▶ [Description of the task] Reproduce the lines from the first one up to and including the line with "47 [1042, 345]", substituting "Club" for "Team" and leaving everything else unchanged.
________
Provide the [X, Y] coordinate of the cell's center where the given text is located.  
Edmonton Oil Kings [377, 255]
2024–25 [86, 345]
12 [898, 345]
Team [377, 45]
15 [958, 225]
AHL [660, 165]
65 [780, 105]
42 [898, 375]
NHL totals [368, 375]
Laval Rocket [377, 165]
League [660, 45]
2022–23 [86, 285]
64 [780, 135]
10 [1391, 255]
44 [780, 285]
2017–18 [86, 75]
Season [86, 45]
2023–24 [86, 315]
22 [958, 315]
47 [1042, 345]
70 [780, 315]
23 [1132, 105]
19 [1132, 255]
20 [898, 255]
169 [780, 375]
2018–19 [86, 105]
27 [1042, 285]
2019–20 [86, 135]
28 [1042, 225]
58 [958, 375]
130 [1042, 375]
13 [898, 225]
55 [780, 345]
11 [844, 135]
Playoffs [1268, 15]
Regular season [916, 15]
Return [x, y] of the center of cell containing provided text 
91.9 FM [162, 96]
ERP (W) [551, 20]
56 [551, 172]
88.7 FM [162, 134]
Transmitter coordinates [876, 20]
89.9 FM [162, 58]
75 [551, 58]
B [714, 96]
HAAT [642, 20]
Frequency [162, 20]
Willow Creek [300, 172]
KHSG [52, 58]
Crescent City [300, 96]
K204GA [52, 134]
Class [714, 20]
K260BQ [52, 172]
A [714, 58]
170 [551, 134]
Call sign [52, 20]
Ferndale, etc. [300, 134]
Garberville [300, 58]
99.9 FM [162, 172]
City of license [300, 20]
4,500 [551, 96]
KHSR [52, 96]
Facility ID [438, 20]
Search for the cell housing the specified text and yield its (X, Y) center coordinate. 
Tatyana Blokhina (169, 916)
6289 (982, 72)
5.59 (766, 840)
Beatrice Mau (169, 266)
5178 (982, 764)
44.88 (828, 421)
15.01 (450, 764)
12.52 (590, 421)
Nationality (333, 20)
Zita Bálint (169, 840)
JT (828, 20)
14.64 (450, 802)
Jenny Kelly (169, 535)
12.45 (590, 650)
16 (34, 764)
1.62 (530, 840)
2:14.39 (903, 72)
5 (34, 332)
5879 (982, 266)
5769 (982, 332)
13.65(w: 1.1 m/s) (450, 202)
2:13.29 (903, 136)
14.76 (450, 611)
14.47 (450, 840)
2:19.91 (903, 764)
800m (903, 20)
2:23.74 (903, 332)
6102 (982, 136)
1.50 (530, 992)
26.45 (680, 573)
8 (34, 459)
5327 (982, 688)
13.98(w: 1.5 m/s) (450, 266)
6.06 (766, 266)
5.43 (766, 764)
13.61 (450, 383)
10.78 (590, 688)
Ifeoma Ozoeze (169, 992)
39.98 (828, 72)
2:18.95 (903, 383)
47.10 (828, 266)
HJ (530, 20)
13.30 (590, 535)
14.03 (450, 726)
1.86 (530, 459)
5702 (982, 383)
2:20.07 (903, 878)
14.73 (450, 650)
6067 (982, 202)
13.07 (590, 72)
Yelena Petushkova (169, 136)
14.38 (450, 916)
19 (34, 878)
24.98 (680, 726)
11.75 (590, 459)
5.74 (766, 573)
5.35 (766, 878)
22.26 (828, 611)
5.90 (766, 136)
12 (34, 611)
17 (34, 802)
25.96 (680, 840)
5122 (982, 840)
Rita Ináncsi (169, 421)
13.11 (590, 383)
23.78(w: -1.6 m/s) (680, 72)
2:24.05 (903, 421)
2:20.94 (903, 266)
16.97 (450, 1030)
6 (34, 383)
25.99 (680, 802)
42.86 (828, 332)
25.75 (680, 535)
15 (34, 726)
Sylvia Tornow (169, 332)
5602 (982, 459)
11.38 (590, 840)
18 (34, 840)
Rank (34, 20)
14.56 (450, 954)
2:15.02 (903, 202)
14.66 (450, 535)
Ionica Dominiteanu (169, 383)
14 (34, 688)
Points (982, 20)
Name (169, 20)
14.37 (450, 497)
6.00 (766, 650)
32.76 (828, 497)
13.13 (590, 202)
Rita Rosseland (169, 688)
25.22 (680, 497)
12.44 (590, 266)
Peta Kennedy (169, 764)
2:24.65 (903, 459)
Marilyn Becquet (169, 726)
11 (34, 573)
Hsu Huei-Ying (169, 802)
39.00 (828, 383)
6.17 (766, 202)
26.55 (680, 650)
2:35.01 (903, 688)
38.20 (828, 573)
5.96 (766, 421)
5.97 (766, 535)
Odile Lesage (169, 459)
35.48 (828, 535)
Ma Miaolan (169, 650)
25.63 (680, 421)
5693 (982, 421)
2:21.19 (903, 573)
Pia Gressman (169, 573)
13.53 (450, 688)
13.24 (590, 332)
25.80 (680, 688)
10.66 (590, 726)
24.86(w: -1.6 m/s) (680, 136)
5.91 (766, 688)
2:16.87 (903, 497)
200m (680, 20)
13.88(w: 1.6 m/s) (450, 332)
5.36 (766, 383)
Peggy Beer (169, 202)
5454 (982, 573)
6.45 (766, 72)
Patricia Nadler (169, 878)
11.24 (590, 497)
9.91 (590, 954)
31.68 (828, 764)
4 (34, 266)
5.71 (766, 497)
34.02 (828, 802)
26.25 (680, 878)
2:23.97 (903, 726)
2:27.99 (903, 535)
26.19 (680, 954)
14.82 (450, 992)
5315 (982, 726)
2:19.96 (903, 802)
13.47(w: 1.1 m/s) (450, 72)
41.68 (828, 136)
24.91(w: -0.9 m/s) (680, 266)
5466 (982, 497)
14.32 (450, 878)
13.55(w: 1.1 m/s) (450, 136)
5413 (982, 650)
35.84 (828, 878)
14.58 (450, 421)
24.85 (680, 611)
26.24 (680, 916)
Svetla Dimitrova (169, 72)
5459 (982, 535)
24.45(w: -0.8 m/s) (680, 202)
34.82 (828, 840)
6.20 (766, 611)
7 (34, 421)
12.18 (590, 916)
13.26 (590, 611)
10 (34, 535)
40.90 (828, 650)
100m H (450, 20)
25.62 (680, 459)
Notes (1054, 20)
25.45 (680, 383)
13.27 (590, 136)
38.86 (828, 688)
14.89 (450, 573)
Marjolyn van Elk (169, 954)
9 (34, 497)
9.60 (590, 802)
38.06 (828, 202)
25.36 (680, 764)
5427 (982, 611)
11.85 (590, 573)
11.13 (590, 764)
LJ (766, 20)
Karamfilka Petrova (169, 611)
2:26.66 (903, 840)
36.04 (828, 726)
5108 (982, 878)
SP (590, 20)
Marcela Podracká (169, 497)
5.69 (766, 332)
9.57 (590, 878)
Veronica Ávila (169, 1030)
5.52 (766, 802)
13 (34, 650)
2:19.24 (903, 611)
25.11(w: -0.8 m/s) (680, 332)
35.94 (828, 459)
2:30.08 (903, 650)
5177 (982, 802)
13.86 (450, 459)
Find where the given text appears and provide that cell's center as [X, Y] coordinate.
________
▶ [Task result]
Provide the [X, Y] coordinate of the cell's center where the given text is located.  
Edmonton Oil Kings [377, 255]
2024–25 [86, 345]
12 [898, 345]
Club [377, 45]
15 [958, 225]
AHL [660, 165]
65 [780, 105]
42 [898, 375]
NHL totals [368, 375]
Laval Rocket [377, 165]
League [660, 45]
2022–23 [86, 285]
64 [780, 135]
10 [1391, 255]
44 [780, 285]
2017–18 [86, 75]
Season [86, 45]
2023–24 [86, 315]
22 [958, 315]
47 [1042, 345]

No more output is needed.